**WHAT IS EXPECTED**: When the line with "(213, 399) = (989, 211): grey" appears below, start repeating lines exactly, and keep going through the line with "(418, 835) = (469, 296): black"; add nothing outside that span.

--- DATA FOR ANALYSIS Enclosed Below ---

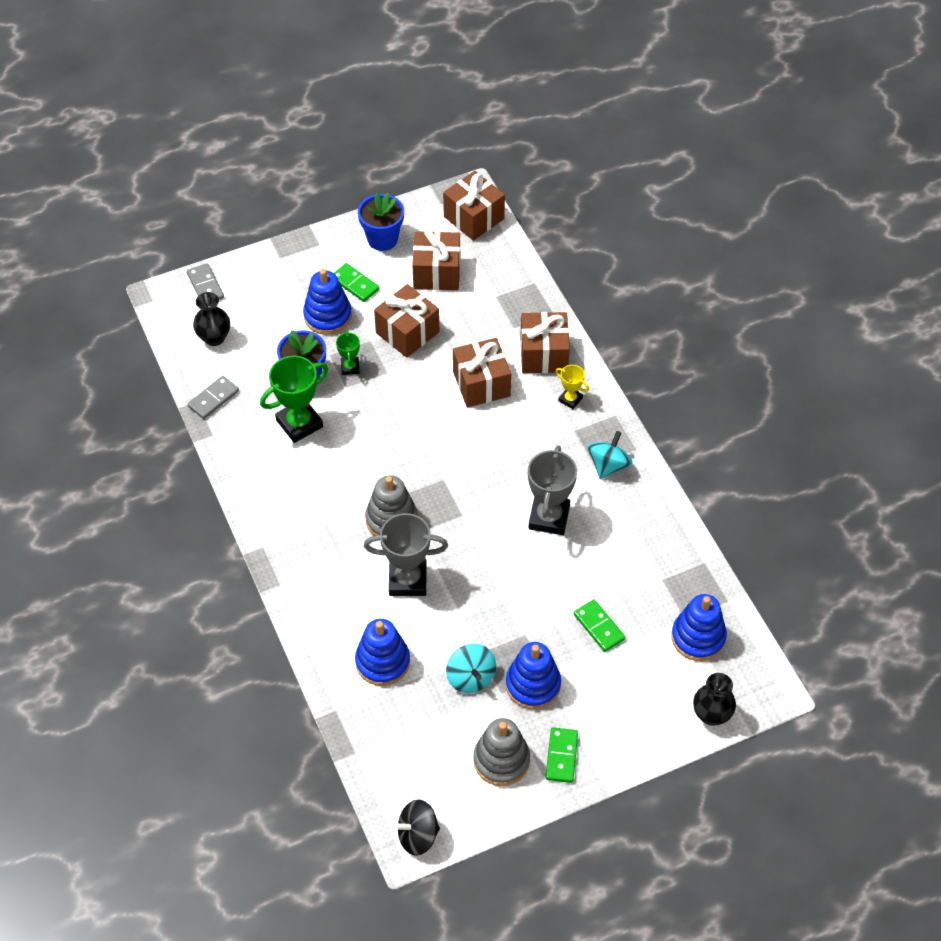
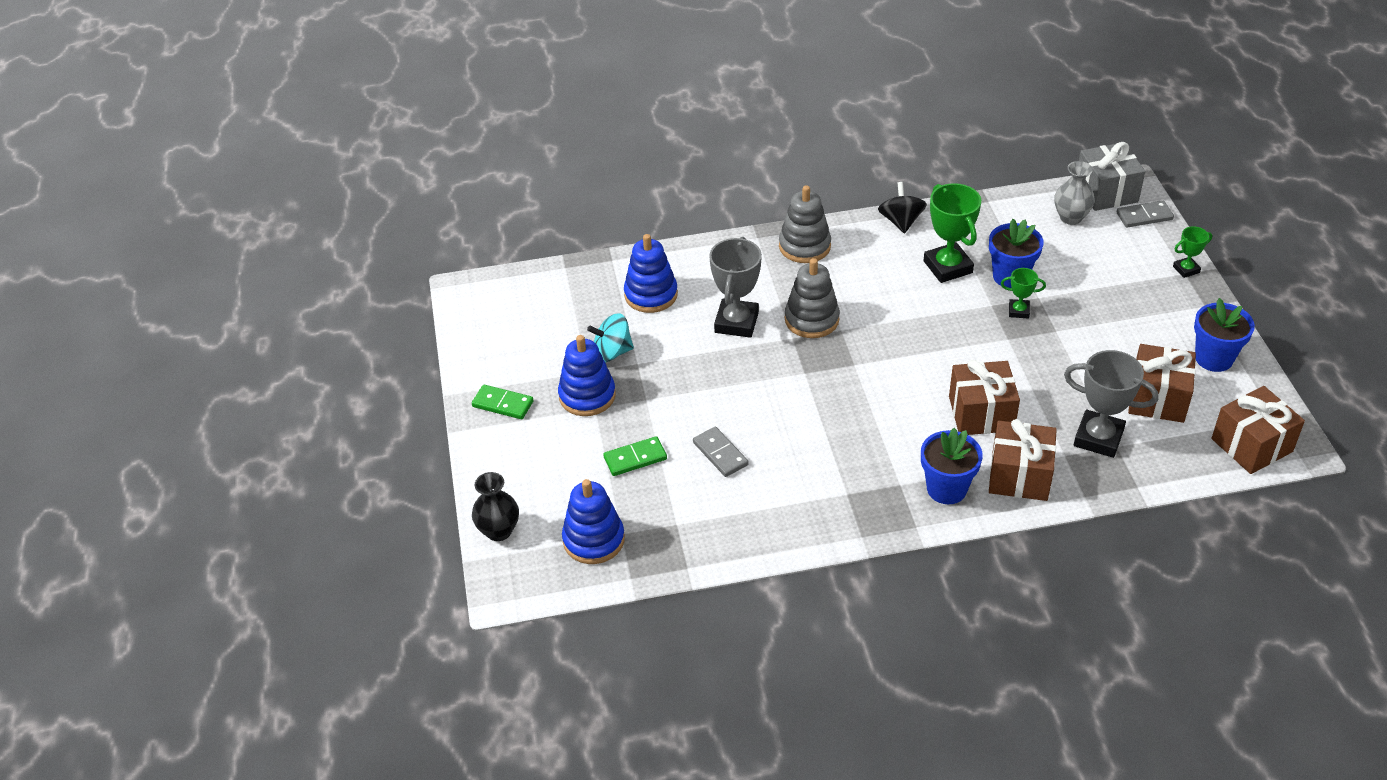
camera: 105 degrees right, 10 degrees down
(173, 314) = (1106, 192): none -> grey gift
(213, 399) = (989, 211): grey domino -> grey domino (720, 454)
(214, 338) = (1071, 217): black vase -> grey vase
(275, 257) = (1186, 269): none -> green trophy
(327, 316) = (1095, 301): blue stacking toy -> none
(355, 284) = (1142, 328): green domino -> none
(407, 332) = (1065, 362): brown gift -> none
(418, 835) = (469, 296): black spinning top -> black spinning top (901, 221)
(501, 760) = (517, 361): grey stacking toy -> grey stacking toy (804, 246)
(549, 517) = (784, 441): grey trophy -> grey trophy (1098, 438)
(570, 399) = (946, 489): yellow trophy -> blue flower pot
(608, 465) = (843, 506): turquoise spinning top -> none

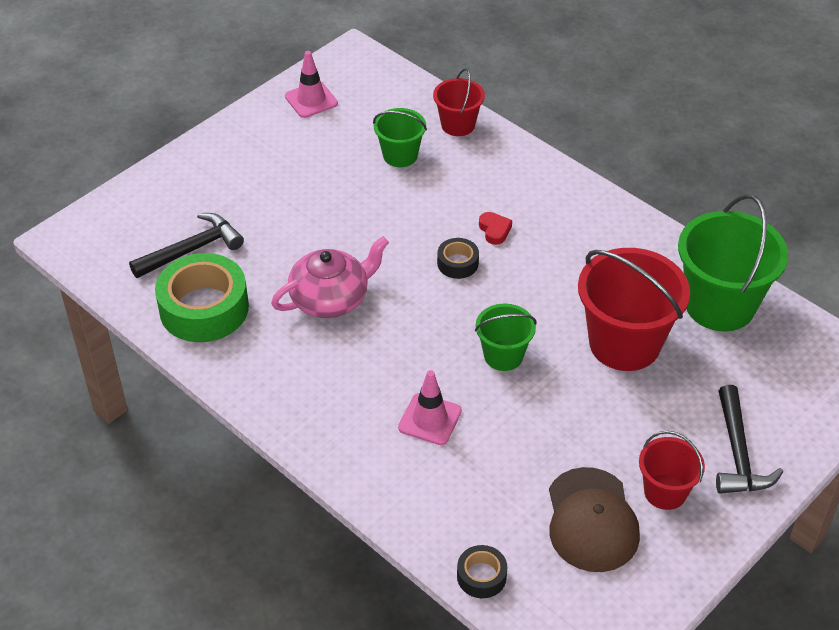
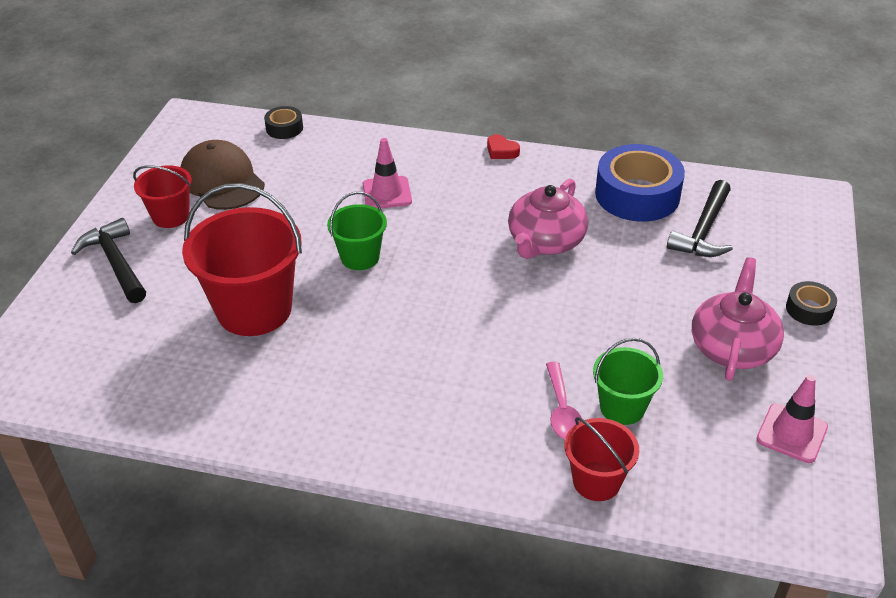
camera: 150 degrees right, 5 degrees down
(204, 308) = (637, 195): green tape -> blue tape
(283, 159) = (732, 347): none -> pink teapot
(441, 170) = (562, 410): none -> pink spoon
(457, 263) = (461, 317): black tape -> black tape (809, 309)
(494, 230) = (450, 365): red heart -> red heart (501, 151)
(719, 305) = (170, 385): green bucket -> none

--- End of Enclosed DATA FOR ANALYSIS ---

**OUTPUT BELOW**:
(213, 399) = (989, 211): grey domino -> grey domino (720, 454)
(214, 338) = (1071, 217): black vase -> grey vase
(275, 257) = (1186, 269): none -> green trophy
(327, 316) = (1095, 301): blue stacking toy -> none
(355, 284) = (1142, 328): green domino -> none
(407, 332) = (1065, 362): brown gift -> none
(418, 835) = (469, 296): black spinning top -> black spinning top (901, 221)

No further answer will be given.